[MATERIAL SUPPLIED]
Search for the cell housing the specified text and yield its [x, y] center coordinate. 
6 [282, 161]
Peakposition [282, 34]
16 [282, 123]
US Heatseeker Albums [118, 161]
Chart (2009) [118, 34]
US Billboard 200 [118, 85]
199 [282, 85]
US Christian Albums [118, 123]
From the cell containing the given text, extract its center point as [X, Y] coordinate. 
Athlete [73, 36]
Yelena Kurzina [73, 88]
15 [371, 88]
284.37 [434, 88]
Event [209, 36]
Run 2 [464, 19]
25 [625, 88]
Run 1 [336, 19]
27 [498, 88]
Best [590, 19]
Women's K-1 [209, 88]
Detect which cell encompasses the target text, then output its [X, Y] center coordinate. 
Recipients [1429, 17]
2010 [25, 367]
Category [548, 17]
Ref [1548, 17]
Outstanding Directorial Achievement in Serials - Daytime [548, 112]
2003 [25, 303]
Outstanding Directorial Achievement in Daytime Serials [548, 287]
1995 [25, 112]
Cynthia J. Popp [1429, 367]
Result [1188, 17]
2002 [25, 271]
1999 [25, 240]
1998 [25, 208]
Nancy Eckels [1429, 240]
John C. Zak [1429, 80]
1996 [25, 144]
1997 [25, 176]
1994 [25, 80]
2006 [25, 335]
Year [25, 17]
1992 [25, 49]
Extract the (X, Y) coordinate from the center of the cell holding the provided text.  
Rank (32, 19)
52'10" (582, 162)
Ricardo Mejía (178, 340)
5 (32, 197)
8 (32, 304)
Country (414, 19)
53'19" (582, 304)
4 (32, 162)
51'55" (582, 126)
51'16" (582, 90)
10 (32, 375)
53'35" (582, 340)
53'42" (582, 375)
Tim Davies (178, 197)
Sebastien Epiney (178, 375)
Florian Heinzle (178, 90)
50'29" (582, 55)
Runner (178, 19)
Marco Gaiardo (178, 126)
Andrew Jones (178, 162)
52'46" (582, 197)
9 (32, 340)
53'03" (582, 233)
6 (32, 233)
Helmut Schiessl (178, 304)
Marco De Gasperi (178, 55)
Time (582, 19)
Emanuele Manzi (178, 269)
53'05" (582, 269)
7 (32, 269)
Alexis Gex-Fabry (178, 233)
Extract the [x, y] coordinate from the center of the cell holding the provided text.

[WHAT THE TASK ASKS]
Filter the data above down to the lines that contain the word "Marco", copying each one in full. Match case exactly.

[EXERCISE RESPONSE]
Marco Gaiardo (178, 126)
Marco De Gasperi (178, 55)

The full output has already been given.